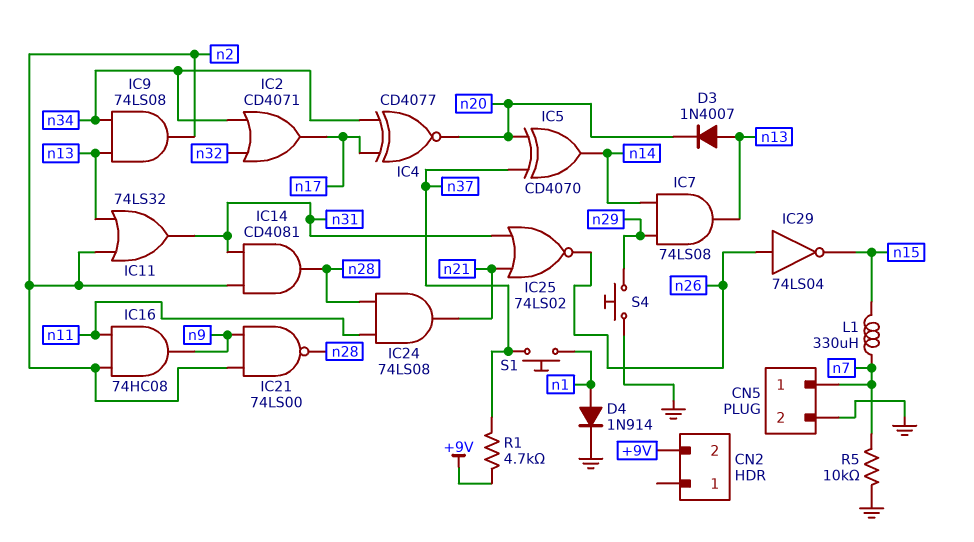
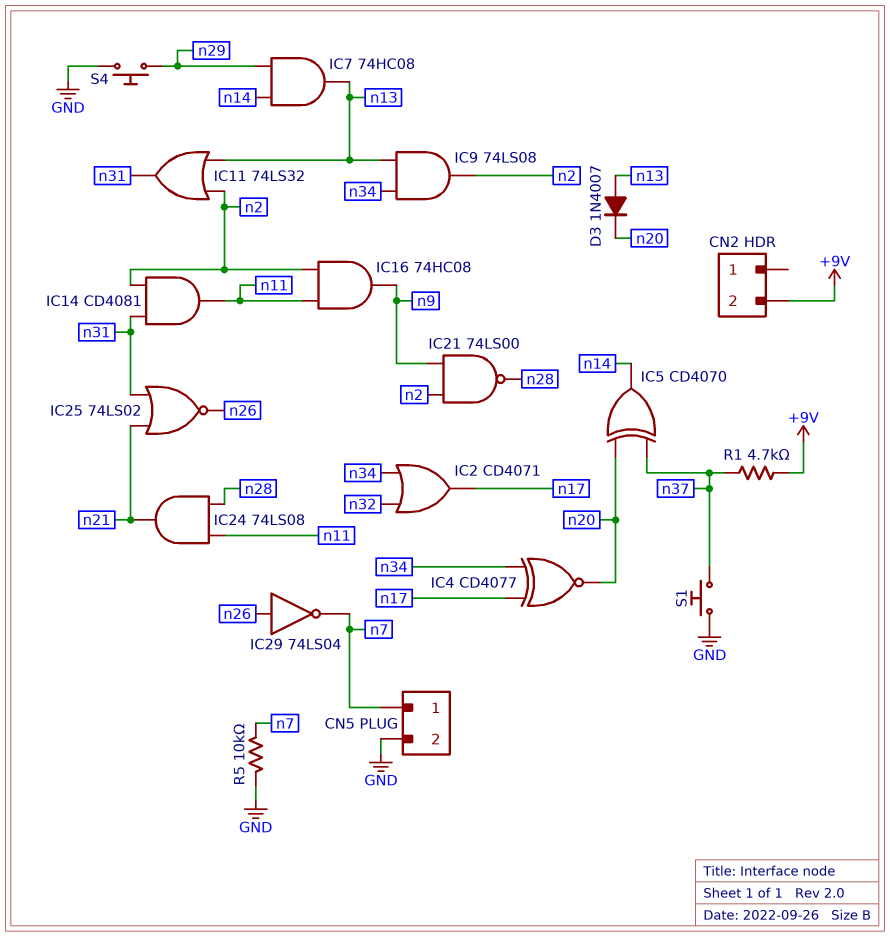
D4: diode 1N914 (A n1, K GND) -> none
IC7: AND 74LS08 (in n14, in n29, out n13) -> AND 74HC08 (in n14, in n29, out n13)
IC14: AND CD4081 (in n2, in n31, out n28) -> AND CD4081 (in n2, in n31, out n11)
IC29: NOT 74LS04 (in n26, out n15) -> NOT 74LS04 (in n26, out n7)
L1: 330uH (n7, n15) -> none
S1: button (n1, n37) -> button (GND, n37)

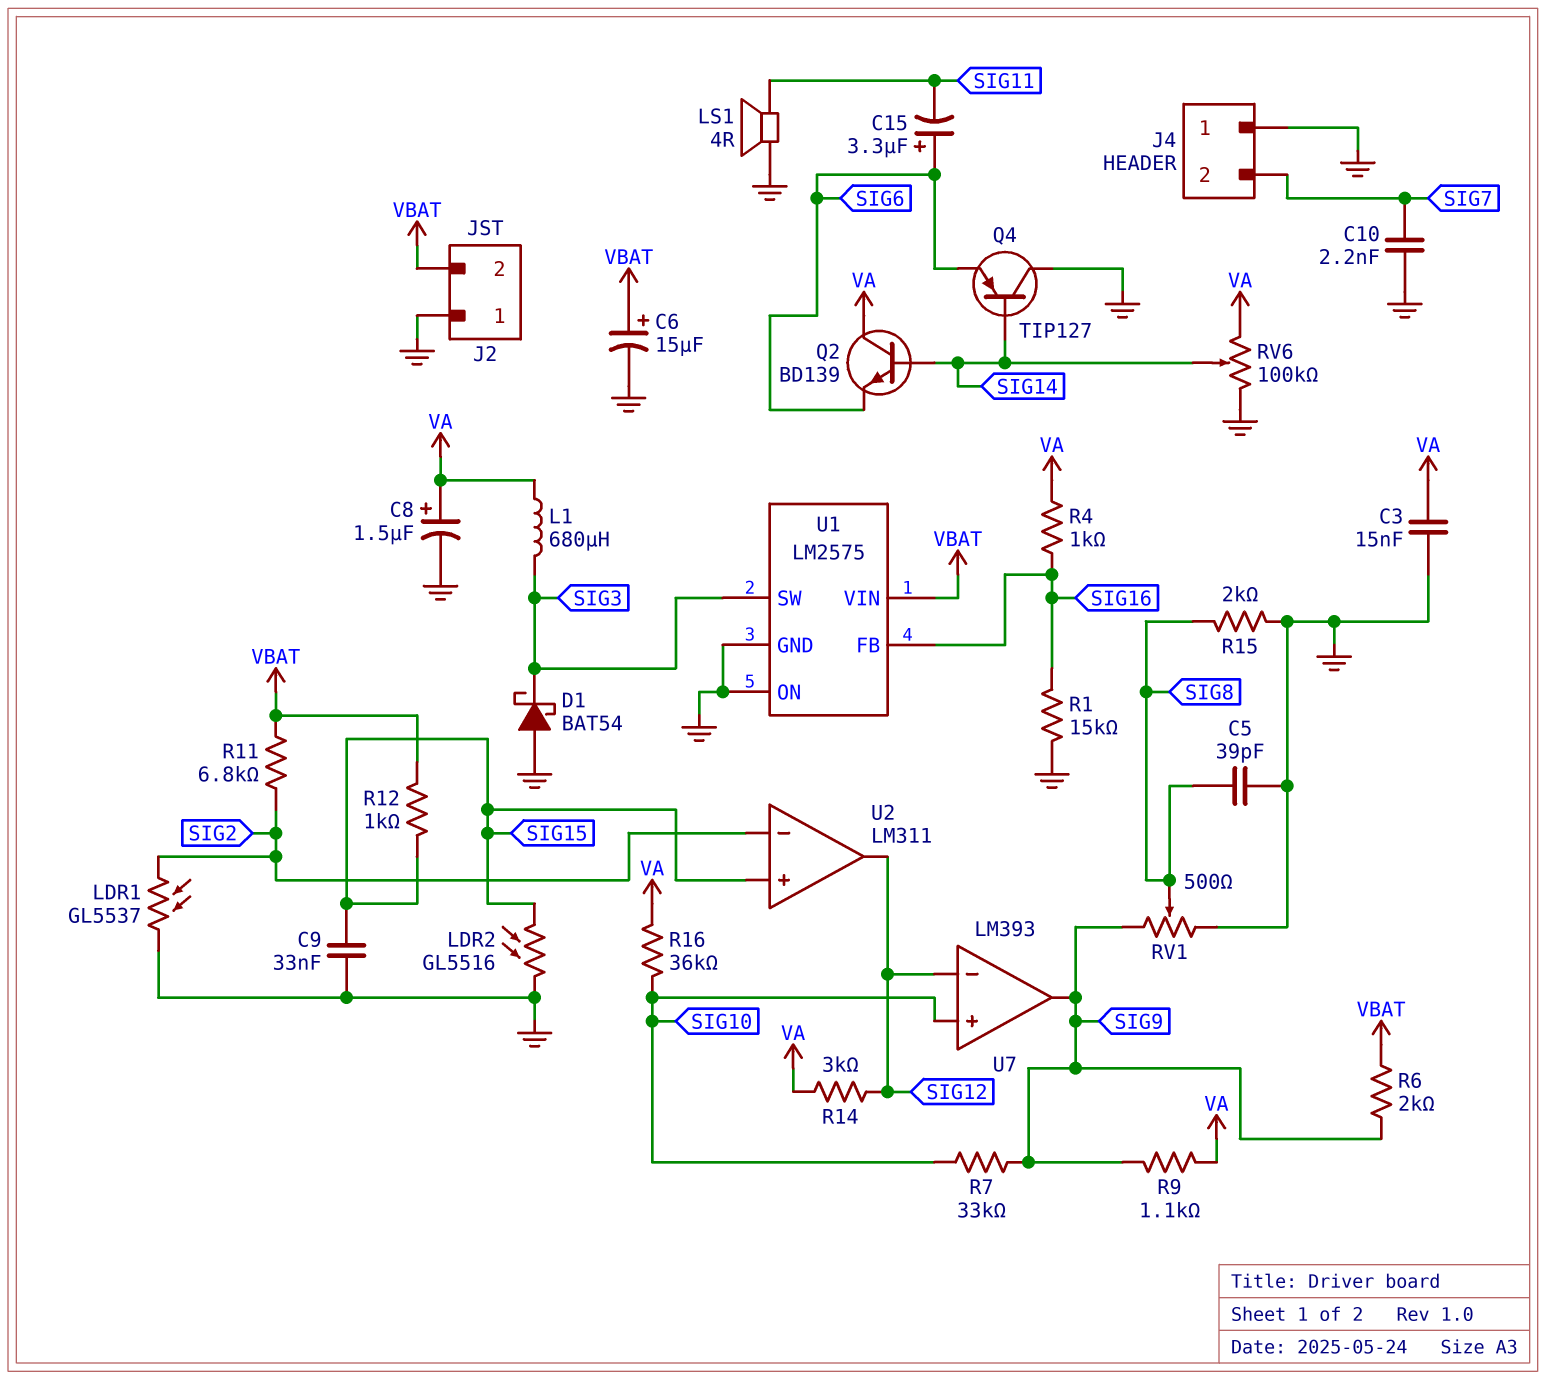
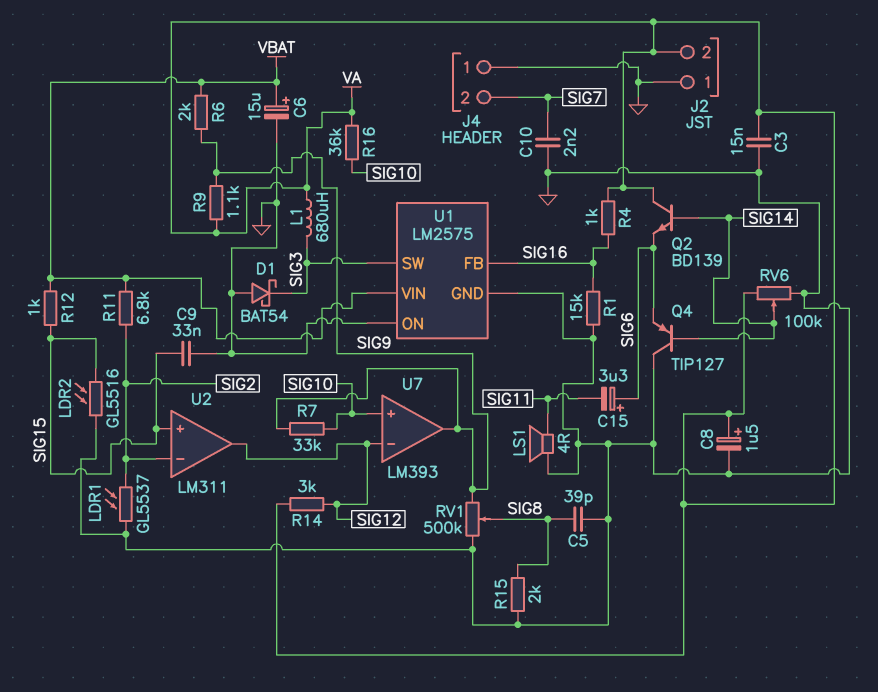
J2 pin 2: VBAT -> VA
RV1: 500 (GND, SIG9, wiper SIG8) -> 500k (GND, SIG9, wiper SIG8)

■ ■ ■ ■ ■ ■ ■

**Your task:**
Each entry above must be printed exactly, apart from its pictures.

**Your solution:**
D4: diode 1N914 (A n1, K GND) -> none
IC7: AND 74LS08 (in n14, in n29, out n13) -> AND 74HC08 (in n14, in n29, out n13)
IC14: AND CD4081 (in n2, in n31, out n28) -> AND CD4081 (in n2, in n31, out n11)
IC29: NOT 74LS04 (in n26, out n15) -> NOT 74LS04 (in n26, out n7)
L1: 330uH (n7, n15) -> none
S1: button (n1, n37) -> button (GND, n37)

J2 pin 2: VBAT -> VA
RV1: 500 (GND, SIG9, wiper SIG8) -> 500k (GND, SIG9, wiper SIG8)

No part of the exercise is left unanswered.